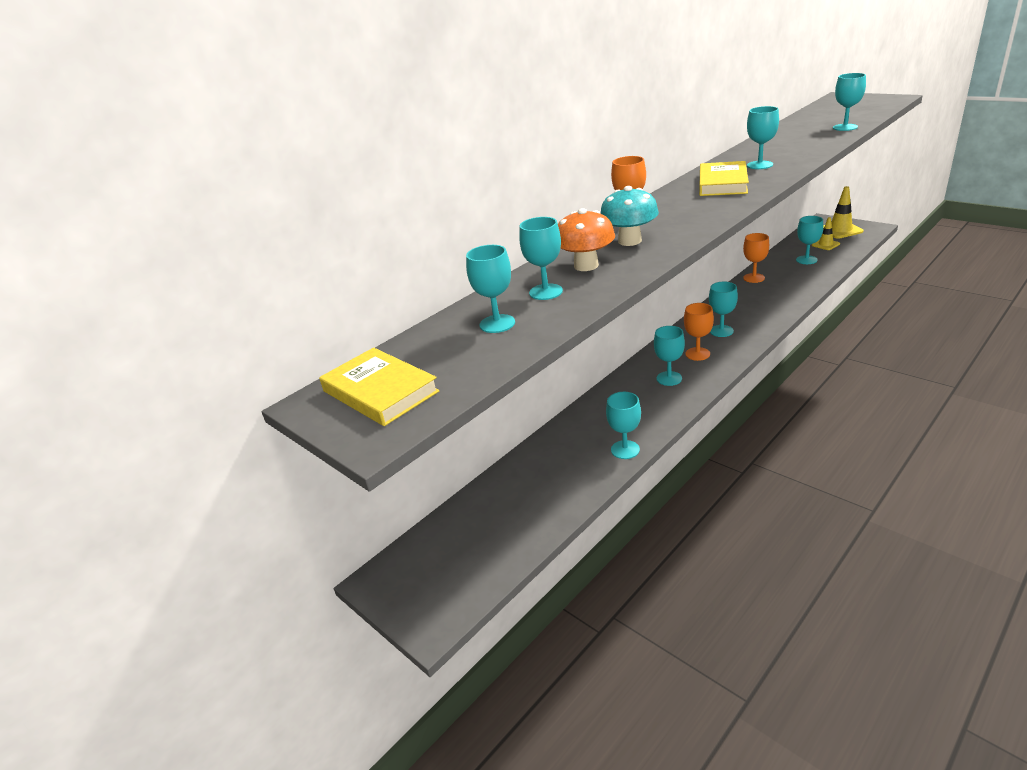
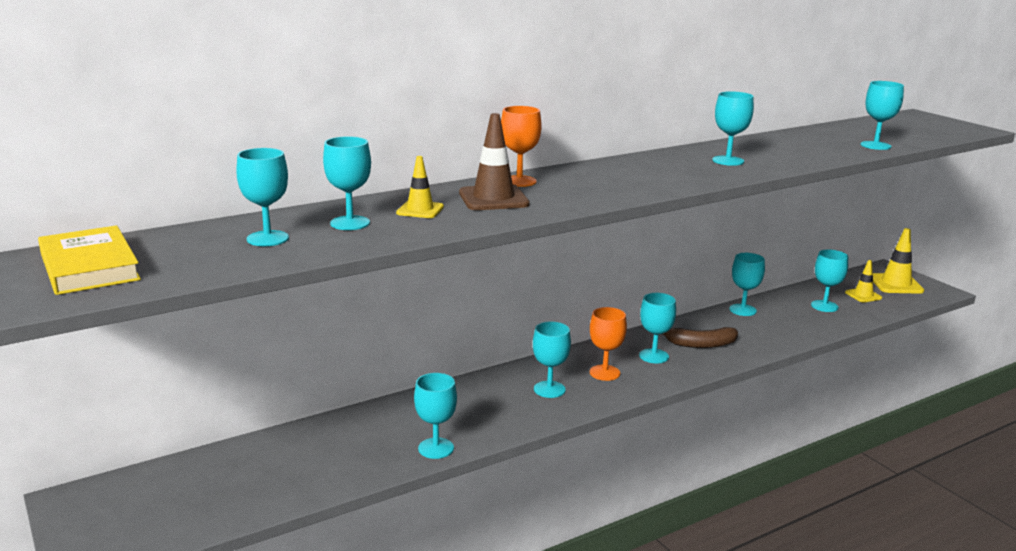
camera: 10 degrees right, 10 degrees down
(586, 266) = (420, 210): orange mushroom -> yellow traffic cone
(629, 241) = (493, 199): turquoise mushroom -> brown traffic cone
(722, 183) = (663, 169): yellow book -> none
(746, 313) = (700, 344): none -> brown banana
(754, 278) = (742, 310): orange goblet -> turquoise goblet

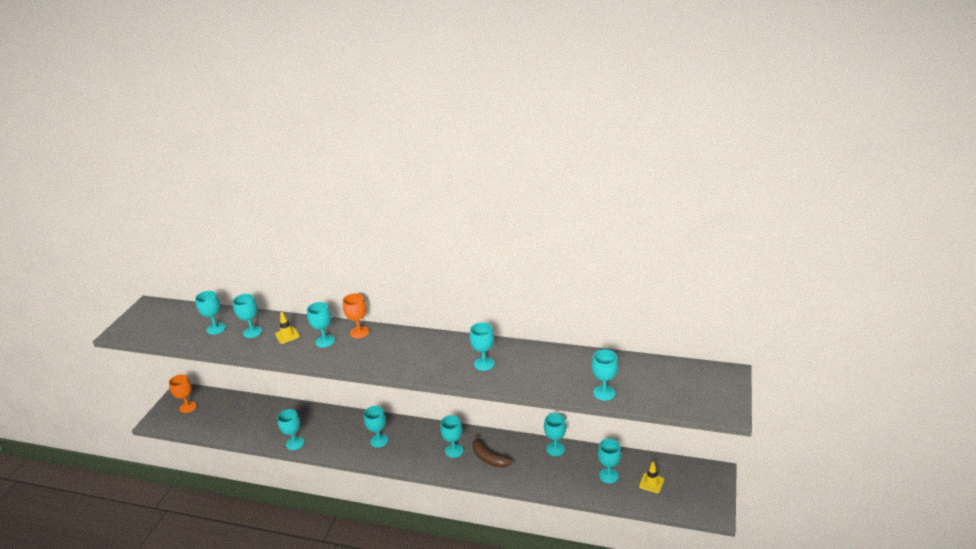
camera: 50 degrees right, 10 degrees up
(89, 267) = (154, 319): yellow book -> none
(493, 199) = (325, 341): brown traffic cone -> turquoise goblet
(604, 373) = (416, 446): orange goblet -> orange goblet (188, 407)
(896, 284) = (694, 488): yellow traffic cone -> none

→ Your instructions
Extract word for word every line from the line that contains "(746, 313) = (700, 344): none -> brown banana" to the final line of the data, both included, and nothing else; skip the pictures.

→ Reply
(746, 313) = (700, 344): none -> brown banana
(754, 278) = (742, 310): orange goblet -> turquoise goblet

camera: 50 degrees right, 10 degrees up
(89, 267) = (154, 319): yellow book -> none
(493, 199) = (325, 341): brown traffic cone -> turquoise goblet
(604, 373) = (416, 446): orange goblet -> orange goblet (188, 407)
(896, 284) = (694, 488): yellow traffic cone -> none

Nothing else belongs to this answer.